*EXERCISE DESCRIPTION:* Reading the records below, find how many lines include the word "test" and give that number alone.

*THE INPUT:*
◇ ◇ ◇ ◇

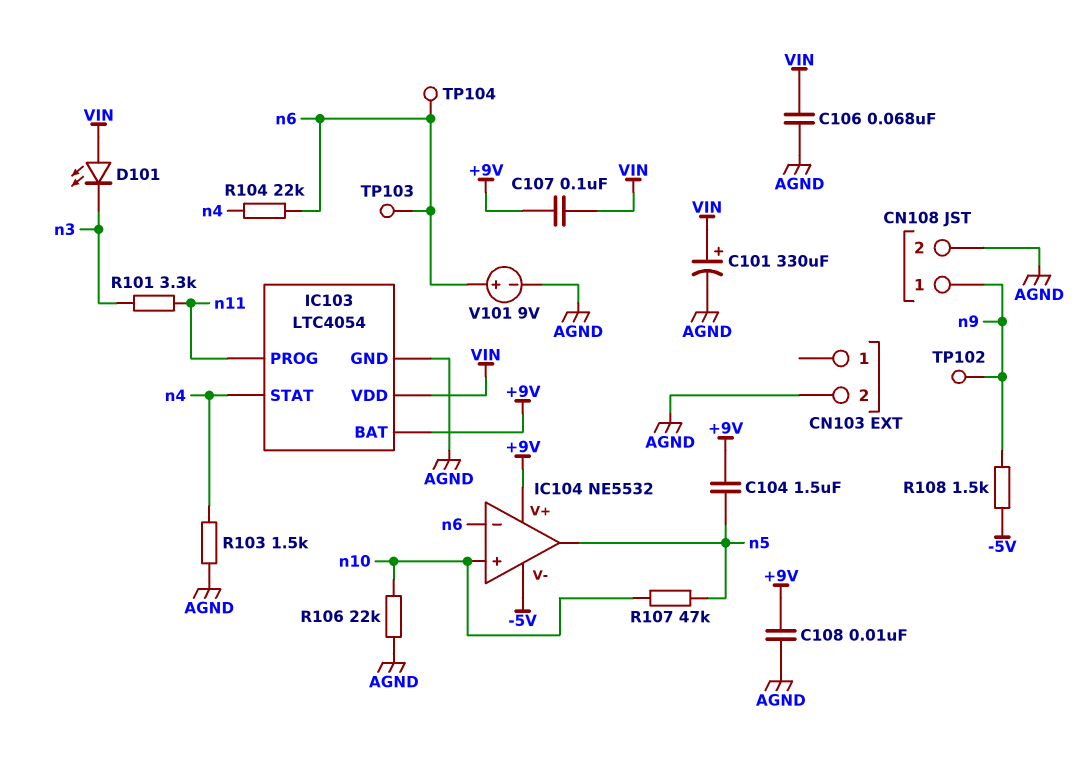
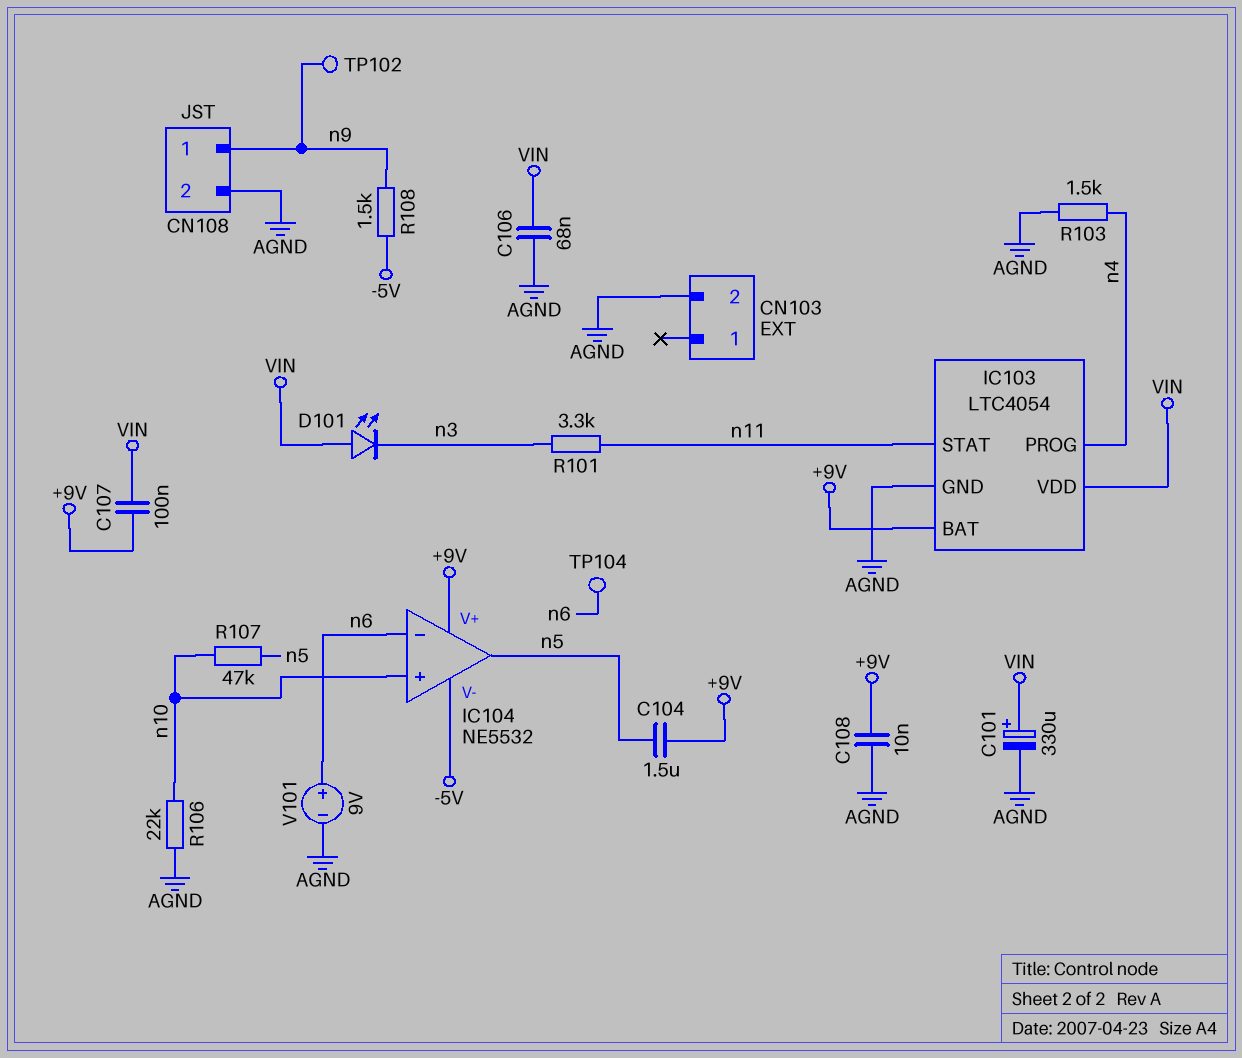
IC103 pin PROG: n11 -> n4
IC103 pin STAT: n4 -> n11
R104: 22k (n4, n6) -> none
TP103: test point (n6) -> none

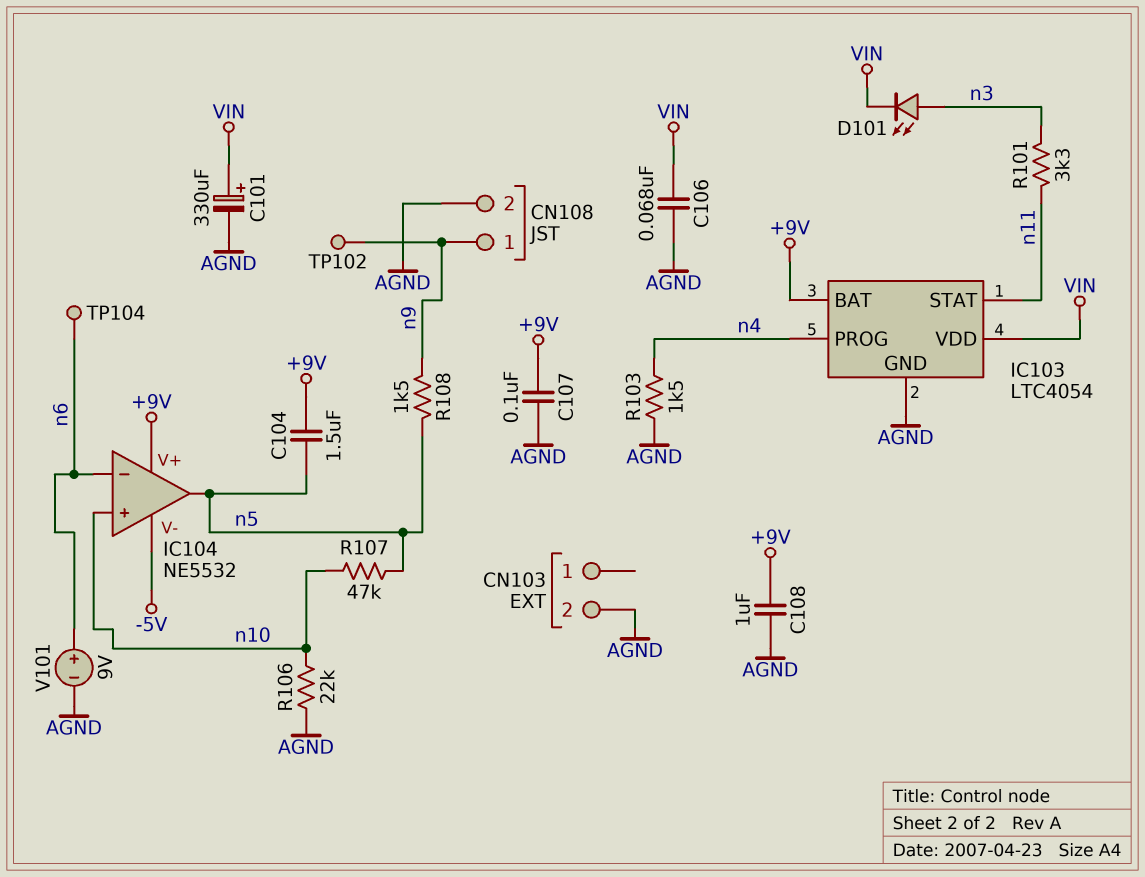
C107: 100nF (+9V, VIN) -> 100nF (+9V, AGND)
C108: 10nF (+9V, AGND) -> 1uF (+9V, AGND)
D101: LED (A VIN, K n3) -> LED (A n3, K VIN)
R108: 1.5k (-5V, n9) -> 1.5k (n5, n9)

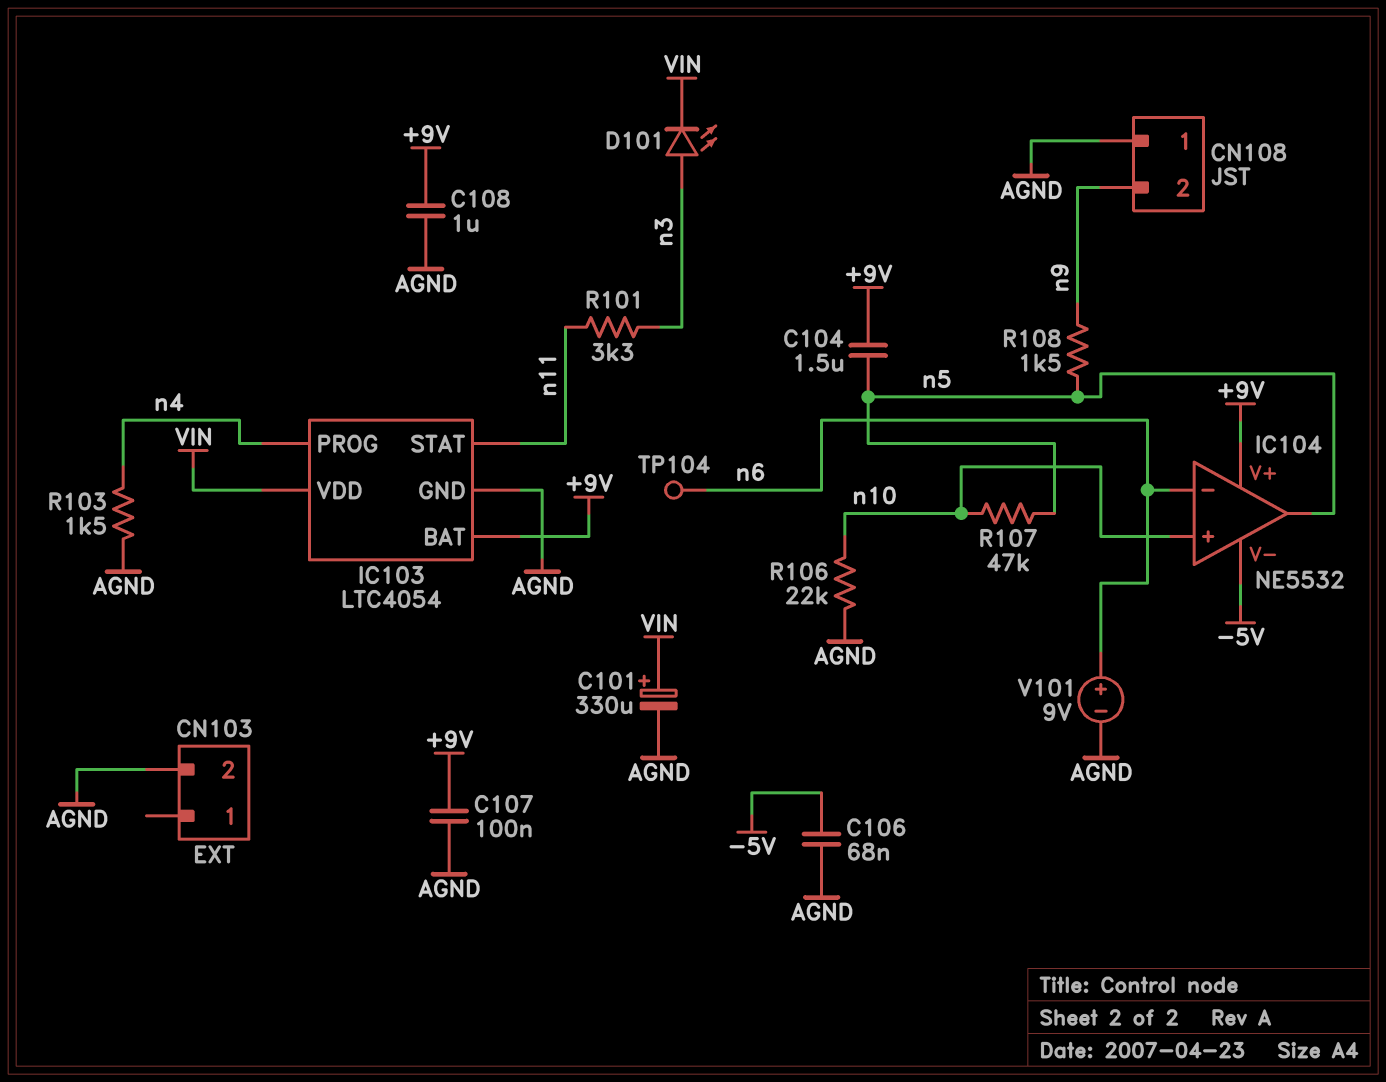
C106: 68nF (AGND, VIN) -> 68nF (-5V, AGND)
CN108 pin 1: n9 -> AGND
CN108 pin 2: AGND -> n9
TP102: test point (n9) -> none

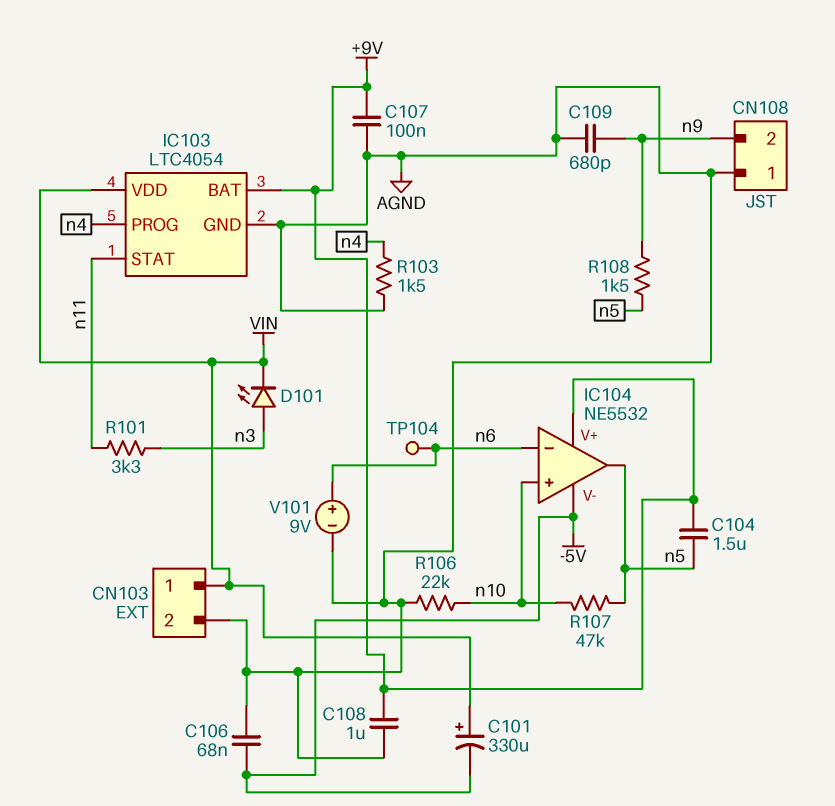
C101: 330uF (plus VIN, minus AGND) -> 330uF (plus VIN, minus -5V)
C109: none -> 680pF (AGND, n9)
CN103 pin 1: none -> VIN

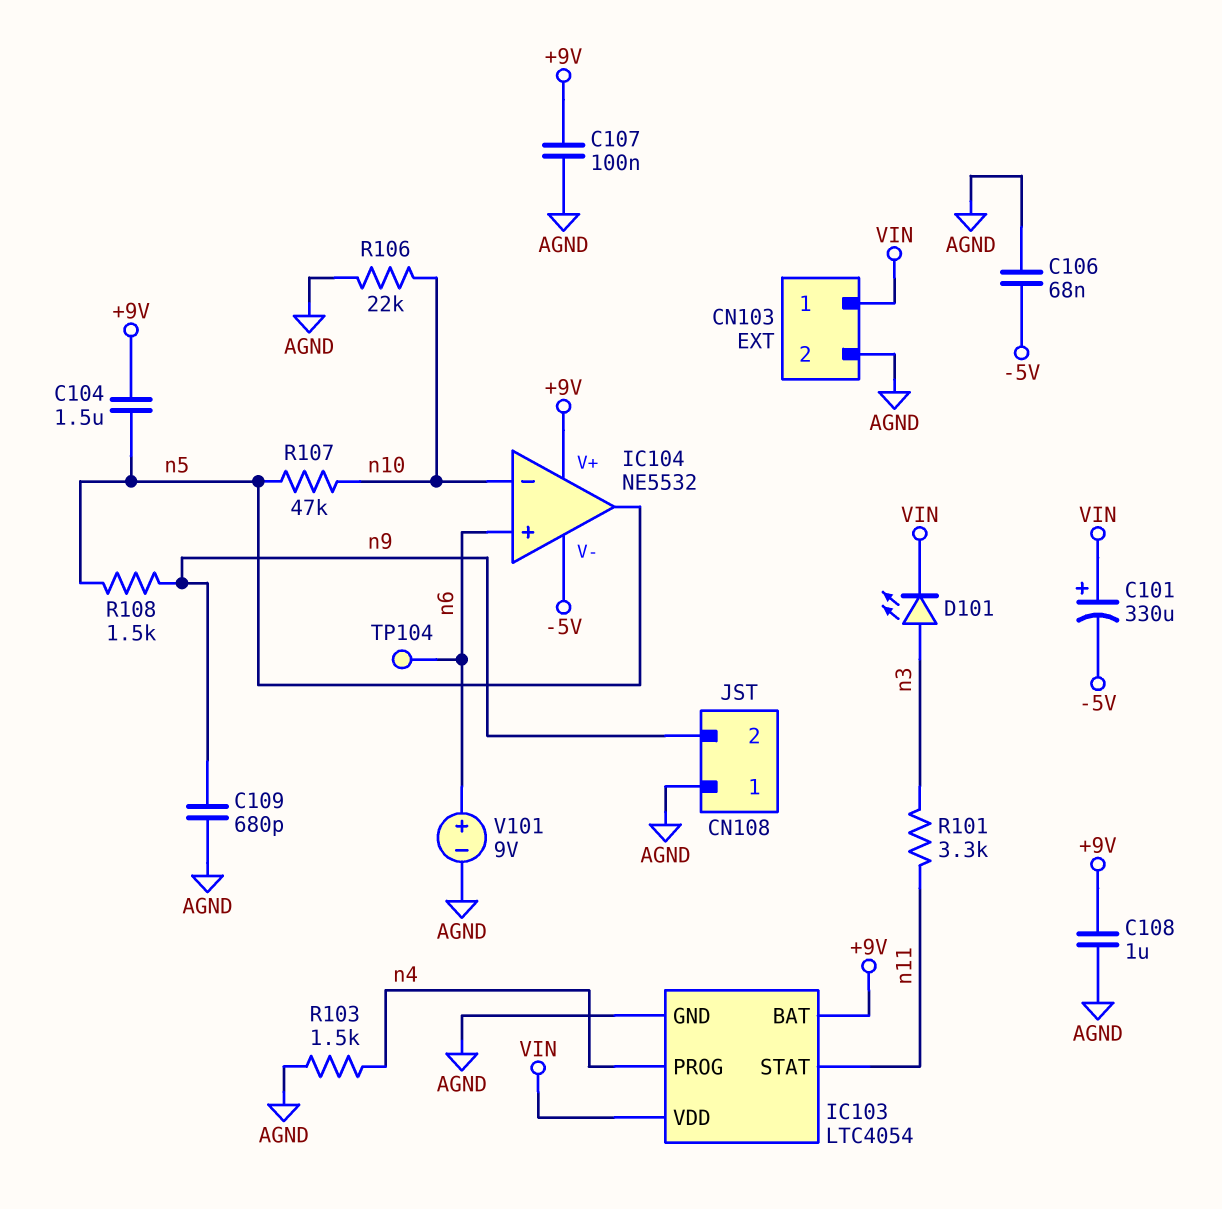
IC104 pin in+: n10 -> n6
IC104 pin in-: n6 -> n10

◇ ◇ ◇ ◇

*OUTPUT OF THE EXERCISE:* 2